⟨
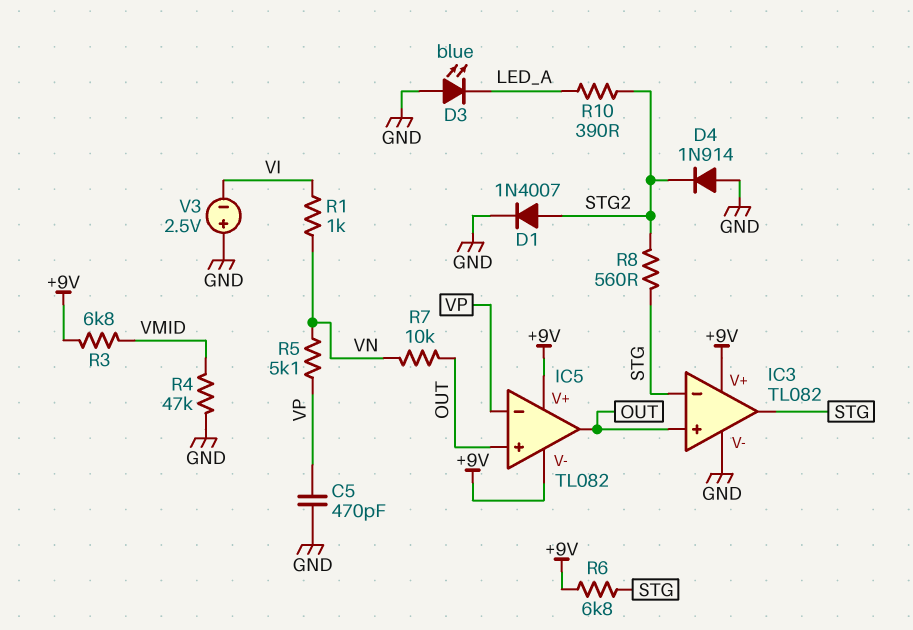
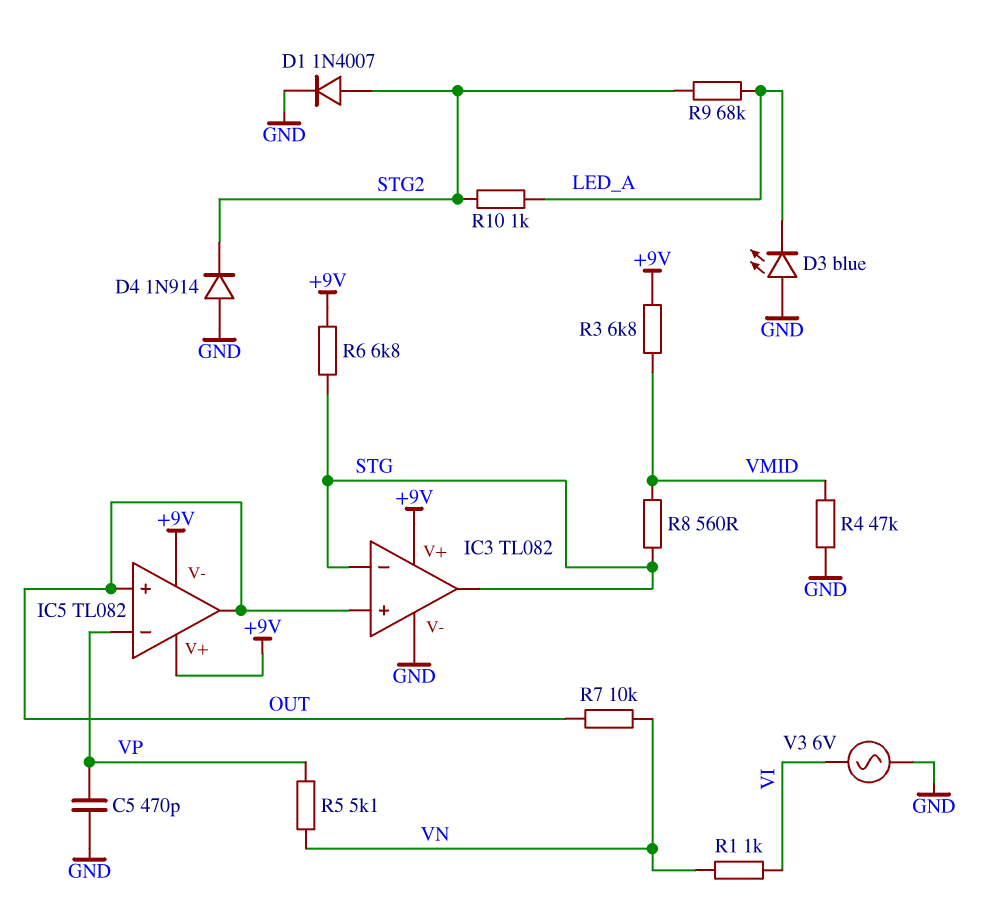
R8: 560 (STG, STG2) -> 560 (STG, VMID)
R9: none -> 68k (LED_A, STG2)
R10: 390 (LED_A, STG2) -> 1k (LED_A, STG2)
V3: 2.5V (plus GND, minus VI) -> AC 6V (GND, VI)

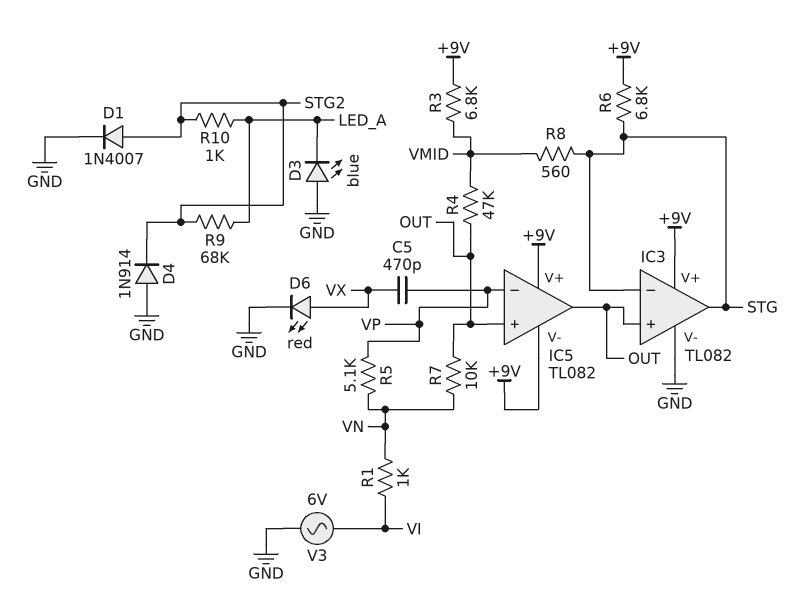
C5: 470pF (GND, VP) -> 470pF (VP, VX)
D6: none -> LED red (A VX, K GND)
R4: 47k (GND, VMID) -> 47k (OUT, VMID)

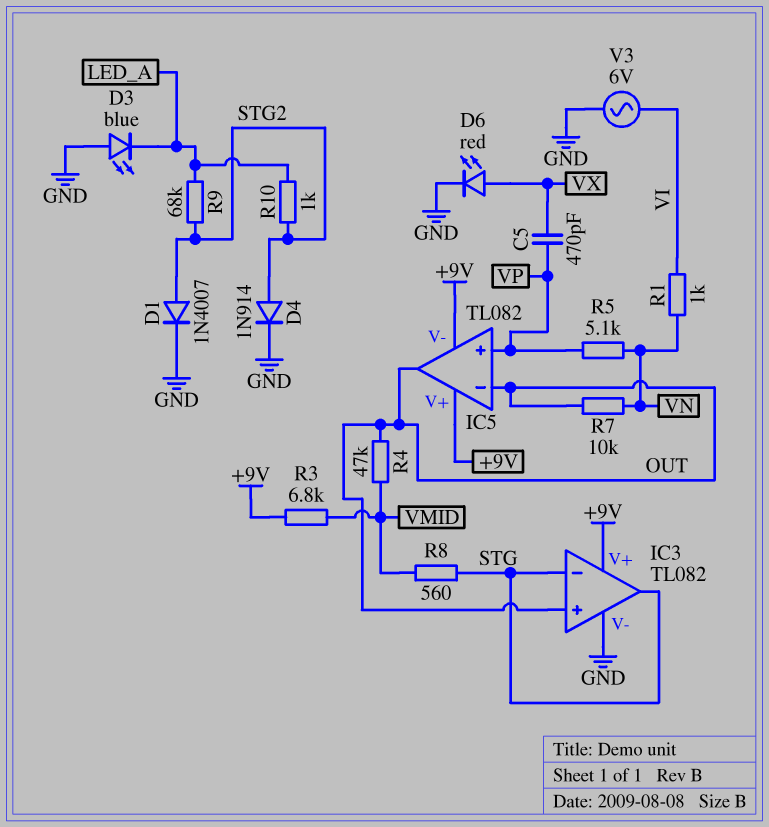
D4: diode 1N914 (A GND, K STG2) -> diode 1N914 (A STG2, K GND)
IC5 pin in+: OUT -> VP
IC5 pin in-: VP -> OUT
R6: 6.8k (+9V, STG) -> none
⟩
◆ THE TASK
Your copy should match the material above exactly, minus its pictures.

◆ REPLY TO THE EXERCISE
R8: 560 (STG, STG2) -> 560 (STG, VMID)
R9: none -> 68k (LED_A, STG2)
R10: 390 (LED_A, STG2) -> 1k (LED_A, STG2)
V3: 2.5V (plus GND, minus VI) -> AC 6V (GND, VI)

C5: 470pF (GND, VP) -> 470pF (VP, VX)
D6: none -> LED red (A VX, K GND)
R4: 47k (GND, VMID) -> 47k (OUT, VMID)

D4: diode 1N914 (A GND, K STG2) -> diode 1N914 (A STG2, K GND)
IC5 pin in+: OUT -> VP
IC5 pin in-: VP -> OUT
R6: 6.8k (+9V, STG) -> none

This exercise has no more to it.